* **Problem to solve**: Please reproduce the final stretch of the listing below: the line that contains "[780 207 864 345]" and all lines after it, verbatim, with nothing else.
[Raw data Boundary: Start]
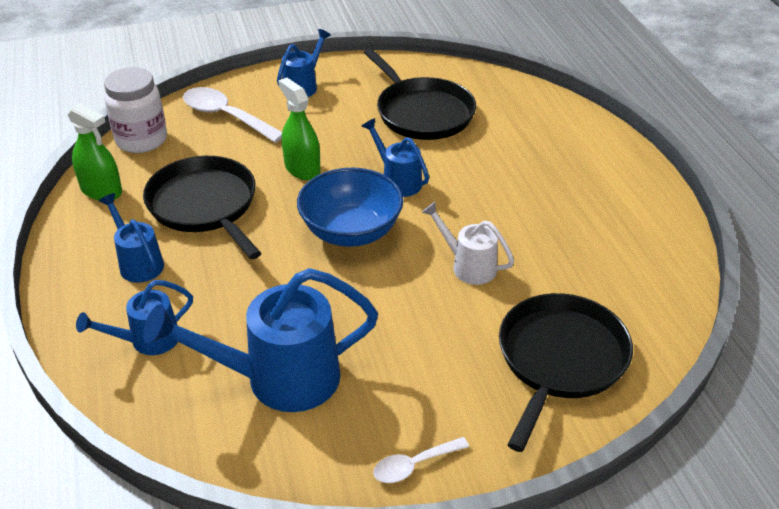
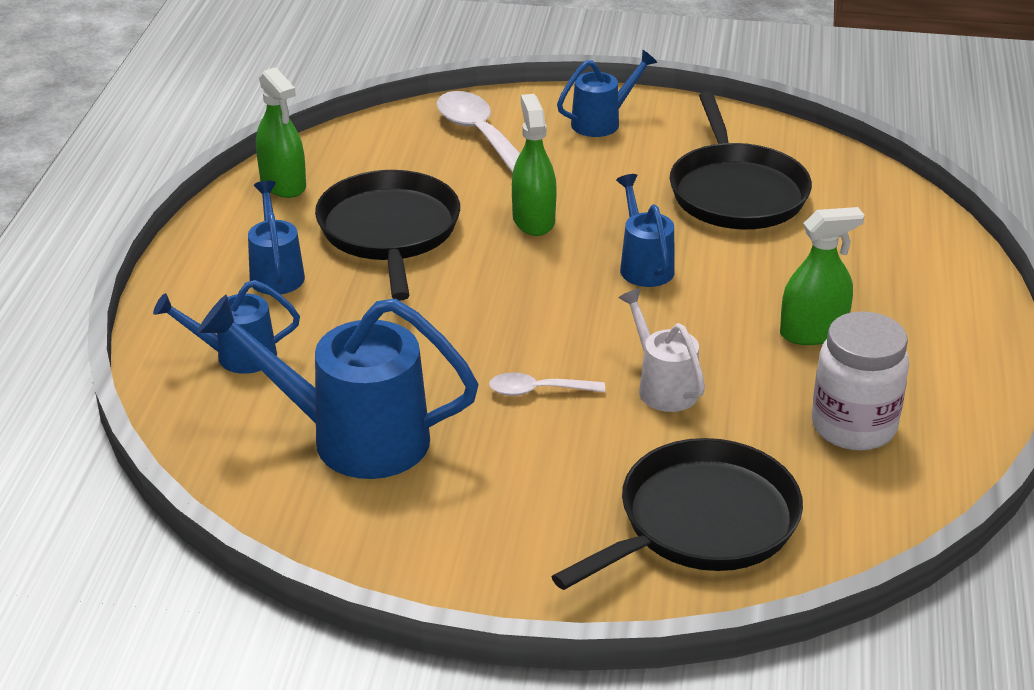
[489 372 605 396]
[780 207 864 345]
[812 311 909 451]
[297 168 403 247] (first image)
[Raw data Boundary: End]
* **Answer**:
[780 207 864 345]
[812 311 909 451]
[297 168 403 247] (first image)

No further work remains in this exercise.